Action item: Search the records below for the word "pawn". Copy each line where it occurs.

Material for this exercise:
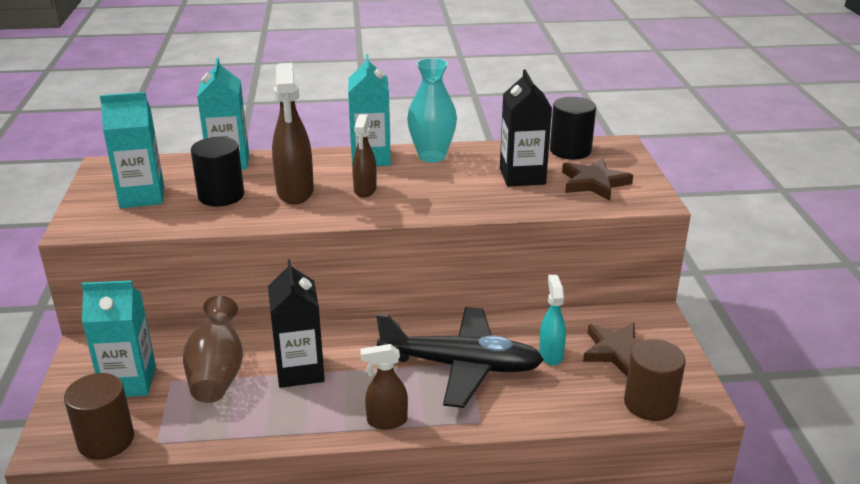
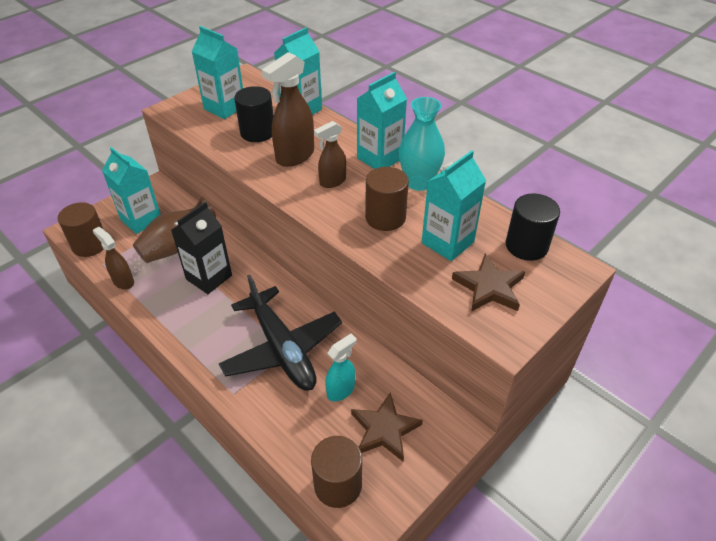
camera: 50 degrees right, 15 degrees up
(386, 421) = (195, 346): brown spray bottle -> brown spray bottle (123, 281)
(452, 187) = (385, 217): none -> brown cylinder
(522, 176) = (447, 242): black carton -> turquoise carton

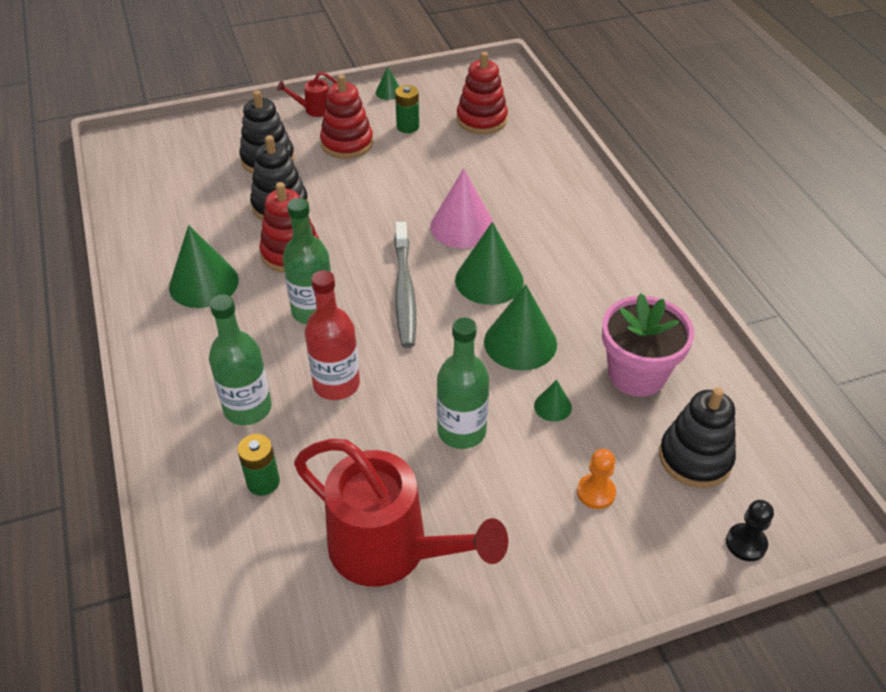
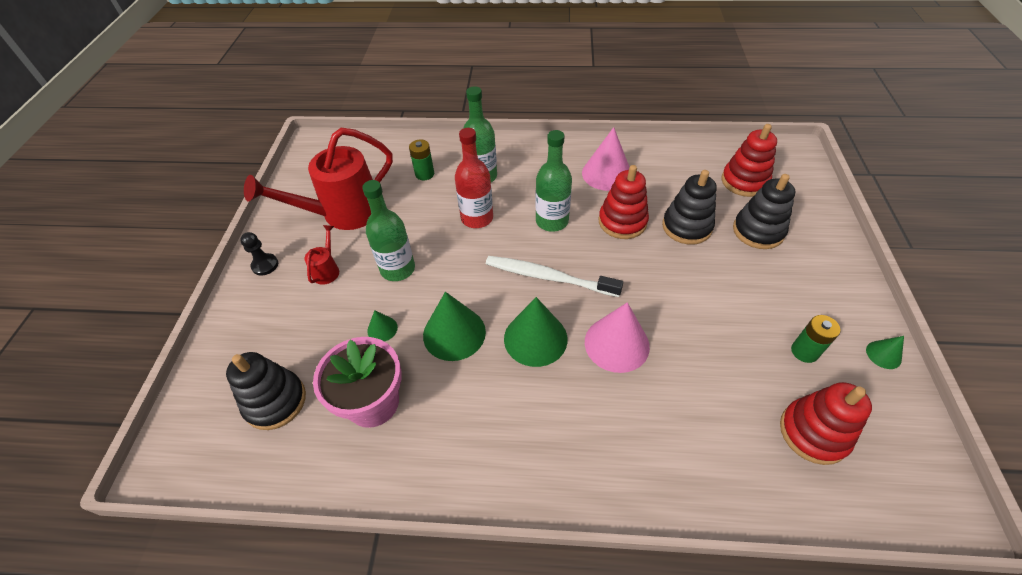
camera: 115 degrees right, 5 degrees up
(204, 283) = (606, 173): green cone -> pink cone
(313, 110) = (845, 280): red watering can -> red watering can (327, 269)
(347, 143) = (777, 292): red stacking toy -> red stacking toy (744, 181)
(404, 291) = (548, 277): grey toothbrush -> white toothbrush
(596, 492) = (300, 323): orange pawn -> none
(746, 543) = (196, 395): black pawn -> black pawn (265, 265)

Response area:
(596, 492) = (300, 323): orange pawn -> none
(746, 543) = (196, 395): black pawn -> black pawn (265, 265)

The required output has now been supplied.